For the entries that follow, restate word for word the line containing "brown bucket: 1 -> 2", the line containing "green cake: 1 -> 2", and every line that lies between them.

- [Supplied entries]
####################
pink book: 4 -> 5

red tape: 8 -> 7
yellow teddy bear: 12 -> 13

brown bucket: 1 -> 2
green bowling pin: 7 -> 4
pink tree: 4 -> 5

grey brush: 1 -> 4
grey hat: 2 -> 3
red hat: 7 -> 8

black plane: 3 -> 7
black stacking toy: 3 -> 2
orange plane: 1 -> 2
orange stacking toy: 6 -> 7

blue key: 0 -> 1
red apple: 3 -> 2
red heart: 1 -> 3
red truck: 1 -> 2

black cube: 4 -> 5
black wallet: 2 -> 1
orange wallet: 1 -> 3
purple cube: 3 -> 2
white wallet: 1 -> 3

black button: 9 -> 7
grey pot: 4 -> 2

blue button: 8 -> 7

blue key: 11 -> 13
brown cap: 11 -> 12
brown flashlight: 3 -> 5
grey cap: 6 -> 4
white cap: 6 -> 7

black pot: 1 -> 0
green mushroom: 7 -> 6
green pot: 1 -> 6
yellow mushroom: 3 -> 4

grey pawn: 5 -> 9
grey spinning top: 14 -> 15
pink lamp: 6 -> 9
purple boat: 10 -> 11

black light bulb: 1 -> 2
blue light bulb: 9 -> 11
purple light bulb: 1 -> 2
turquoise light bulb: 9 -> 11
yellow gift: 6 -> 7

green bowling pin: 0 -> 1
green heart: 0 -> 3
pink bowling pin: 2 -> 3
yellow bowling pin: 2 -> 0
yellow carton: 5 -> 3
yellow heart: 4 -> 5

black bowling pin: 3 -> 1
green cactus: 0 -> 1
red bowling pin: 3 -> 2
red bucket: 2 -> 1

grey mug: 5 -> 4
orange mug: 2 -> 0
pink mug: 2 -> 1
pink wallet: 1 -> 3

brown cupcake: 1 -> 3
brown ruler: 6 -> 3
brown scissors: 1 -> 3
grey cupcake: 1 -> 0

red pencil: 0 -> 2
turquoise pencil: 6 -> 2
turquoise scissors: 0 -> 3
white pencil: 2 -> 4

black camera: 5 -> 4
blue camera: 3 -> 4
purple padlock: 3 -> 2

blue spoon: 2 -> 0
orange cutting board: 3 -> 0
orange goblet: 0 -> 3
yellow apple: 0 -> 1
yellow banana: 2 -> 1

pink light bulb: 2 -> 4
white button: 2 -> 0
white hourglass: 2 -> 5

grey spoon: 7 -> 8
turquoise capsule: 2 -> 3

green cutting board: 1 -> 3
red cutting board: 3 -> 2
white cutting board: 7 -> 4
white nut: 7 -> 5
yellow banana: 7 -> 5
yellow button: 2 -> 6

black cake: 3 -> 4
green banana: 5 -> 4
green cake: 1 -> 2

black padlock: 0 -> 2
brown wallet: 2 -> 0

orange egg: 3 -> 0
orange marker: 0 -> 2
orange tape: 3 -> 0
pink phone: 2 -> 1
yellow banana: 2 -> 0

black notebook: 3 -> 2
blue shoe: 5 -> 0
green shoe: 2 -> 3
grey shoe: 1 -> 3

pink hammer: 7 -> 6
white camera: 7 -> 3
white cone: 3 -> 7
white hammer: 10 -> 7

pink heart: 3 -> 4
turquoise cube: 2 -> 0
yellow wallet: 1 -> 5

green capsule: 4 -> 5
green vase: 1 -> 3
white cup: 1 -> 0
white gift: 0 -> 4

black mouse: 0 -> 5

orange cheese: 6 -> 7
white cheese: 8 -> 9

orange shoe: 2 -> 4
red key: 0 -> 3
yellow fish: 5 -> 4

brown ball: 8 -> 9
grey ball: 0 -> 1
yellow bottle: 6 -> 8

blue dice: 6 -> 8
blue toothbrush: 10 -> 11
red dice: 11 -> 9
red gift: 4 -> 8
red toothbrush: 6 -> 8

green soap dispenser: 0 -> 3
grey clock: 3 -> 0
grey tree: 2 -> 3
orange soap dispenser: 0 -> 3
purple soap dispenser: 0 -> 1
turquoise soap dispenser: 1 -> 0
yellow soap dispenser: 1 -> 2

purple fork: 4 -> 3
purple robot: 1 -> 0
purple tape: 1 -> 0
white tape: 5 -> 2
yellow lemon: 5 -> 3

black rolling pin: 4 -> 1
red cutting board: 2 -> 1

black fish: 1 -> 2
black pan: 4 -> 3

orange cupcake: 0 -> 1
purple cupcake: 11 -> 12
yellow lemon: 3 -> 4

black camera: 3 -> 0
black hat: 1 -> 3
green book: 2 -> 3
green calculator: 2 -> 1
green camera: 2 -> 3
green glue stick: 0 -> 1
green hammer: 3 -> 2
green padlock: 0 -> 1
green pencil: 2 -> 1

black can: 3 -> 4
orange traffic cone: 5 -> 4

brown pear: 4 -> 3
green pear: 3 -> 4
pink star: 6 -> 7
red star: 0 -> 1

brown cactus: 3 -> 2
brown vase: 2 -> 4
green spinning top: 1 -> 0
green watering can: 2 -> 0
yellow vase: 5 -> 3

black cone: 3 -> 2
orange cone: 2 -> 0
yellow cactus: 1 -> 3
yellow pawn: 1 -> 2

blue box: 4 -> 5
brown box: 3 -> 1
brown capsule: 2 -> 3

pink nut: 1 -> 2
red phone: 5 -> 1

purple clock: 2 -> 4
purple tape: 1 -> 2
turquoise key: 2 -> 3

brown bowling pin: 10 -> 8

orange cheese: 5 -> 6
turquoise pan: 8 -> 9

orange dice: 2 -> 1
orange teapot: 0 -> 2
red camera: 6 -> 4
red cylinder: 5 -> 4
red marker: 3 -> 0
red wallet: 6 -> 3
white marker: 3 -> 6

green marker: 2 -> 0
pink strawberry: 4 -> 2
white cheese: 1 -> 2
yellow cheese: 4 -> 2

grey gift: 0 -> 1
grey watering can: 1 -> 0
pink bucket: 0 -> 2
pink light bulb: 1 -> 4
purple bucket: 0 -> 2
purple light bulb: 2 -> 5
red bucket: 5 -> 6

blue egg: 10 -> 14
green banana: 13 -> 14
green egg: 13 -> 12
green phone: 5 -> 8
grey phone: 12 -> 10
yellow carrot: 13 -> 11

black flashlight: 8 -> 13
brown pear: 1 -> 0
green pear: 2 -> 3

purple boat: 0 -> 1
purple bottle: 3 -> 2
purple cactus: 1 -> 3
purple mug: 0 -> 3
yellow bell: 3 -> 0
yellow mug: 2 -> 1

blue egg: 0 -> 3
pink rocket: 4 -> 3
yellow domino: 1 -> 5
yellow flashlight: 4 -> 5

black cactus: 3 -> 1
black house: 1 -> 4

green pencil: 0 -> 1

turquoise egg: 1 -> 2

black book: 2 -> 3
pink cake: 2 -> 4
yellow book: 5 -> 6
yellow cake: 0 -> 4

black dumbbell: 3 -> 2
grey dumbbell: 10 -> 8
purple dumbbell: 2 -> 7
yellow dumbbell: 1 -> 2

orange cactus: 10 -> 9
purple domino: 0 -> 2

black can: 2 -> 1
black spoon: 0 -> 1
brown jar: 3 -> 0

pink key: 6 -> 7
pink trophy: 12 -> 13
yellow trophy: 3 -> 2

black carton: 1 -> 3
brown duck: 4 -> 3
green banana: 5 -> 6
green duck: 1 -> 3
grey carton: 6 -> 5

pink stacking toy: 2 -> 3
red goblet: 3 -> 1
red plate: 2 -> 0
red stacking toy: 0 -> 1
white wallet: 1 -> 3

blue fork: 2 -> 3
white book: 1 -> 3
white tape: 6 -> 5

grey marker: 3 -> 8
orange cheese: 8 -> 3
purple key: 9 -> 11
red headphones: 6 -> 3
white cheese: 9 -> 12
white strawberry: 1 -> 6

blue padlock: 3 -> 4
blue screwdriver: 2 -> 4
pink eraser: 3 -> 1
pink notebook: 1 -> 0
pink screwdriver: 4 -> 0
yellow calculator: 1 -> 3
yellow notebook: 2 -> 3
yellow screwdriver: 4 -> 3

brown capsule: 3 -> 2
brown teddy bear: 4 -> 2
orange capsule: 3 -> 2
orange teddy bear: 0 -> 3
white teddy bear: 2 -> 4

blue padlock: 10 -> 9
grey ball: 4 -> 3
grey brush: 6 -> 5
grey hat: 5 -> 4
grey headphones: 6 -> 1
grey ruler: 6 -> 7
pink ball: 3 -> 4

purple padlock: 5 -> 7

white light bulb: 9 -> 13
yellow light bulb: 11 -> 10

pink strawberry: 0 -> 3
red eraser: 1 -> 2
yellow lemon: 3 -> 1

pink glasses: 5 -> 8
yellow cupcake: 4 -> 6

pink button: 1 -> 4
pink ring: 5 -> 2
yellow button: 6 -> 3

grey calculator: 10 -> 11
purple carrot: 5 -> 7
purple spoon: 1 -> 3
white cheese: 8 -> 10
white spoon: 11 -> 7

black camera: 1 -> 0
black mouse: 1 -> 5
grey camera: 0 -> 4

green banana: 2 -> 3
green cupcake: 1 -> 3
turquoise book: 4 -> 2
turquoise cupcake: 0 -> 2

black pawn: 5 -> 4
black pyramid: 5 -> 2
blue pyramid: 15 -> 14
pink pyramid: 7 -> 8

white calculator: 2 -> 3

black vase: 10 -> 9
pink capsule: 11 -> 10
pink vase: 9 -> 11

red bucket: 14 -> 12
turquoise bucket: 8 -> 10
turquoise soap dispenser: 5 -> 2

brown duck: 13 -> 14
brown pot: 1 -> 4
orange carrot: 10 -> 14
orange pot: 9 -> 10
####################
- [Answer to this problem]
brown bucket: 1 -> 2
green bowling pin: 7 -> 4
pink tree: 4 -> 5

grey brush: 1 -> 4
grey hat: 2 -> 3
red hat: 7 -> 8

black plane: 3 -> 7
black stacking toy: 3 -> 2
orange plane: 1 -> 2
orange stacking toy: 6 -> 7

blue key: 0 -> 1
red apple: 3 -> 2
red heart: 1 -> 3
red truck: 1 -> 2

black cube: 4 -> 5
black wallet: 2 -> 1
orange wallet: 1 -> 3
purple cube: 3 -> 2
white wallet: 1 -> 3

black button: 9 -> 7
grey pot: 4 -> 2

blue button: 8 -> 7

blue key: 11 -> 13
brown cap: 11 -> 12
brown flashlight: 3 -> 5
grey cap: 6 -> 4
white cap: 6 -> 7

black pot: 1 -> 0
green mushroom: 7 -> 6
green pot: 1 -> 6
yellow mushroom: 3 -> 4

grey pawn: 5 -> 9
grey spinning top: 14 -> 15
pink lamp: 6 -> 9
purple boat: 10 -> 11

black light bulb: 1 -> 2
blue light bulb: 9 -> 11
purple light bulb: 1 -> 2
turquoise light bulb: 9 -> 11
yellow gift: 6 -> 7

green bowling pin: 0 -> 1
green heart: 0 -> 3
pink bowling pin: 2 -> 3
yellow bowling pin: 2 -> 0
yellow carton: 5 -> 3
yellow heart: 4 -> 5

black bowling pin: 3 -> 1
green cactus: 0 -> 1
red bowling pin: 3 -> 2
red bucket: 2 -> 1

grey mug: 5 -> 4
orange mug: 2 -> 0
pink mug: 2 -> 1
pink wallet: 1 -> 3

brown cupcake: 1 -> 3
brown ruler: 6 -> 3
brown scissors: 1 -> 3
grey cupcake: 1 -> 0

red pencil: 0 -> 2
turquoise pencil: 6 -> 2
turquoise scissors: 0 -> 3
white pencil: 2 -> 4

black camera: 5 -> 4
blue camera: 3 -> 4
purple padlock: 3 -> 2

blue spoon: 2 -> 0
orange cutting board: 3 -> 0
orange goblet: 0 -> 3
yellow apple: 0 -> 1
yellow banana: 2 -> 1

pink light bulb: 2 -> 4
white button: 2 -> 0
white hourglass: 2 -> 5

grey spoon: 7 -> 8
turquoise capsule: 2 -> 3

green cutting board: 1 -> 3
red cutting board: 3 -> 2
white cutting board: 7 -> 4
white nut: 7 -> 5
yellow banana: 7 -> 5
yellow button: 2 -> 6

black cake: 3 -> 4
green banana: 5 -> 4
green cake: 1 -> 2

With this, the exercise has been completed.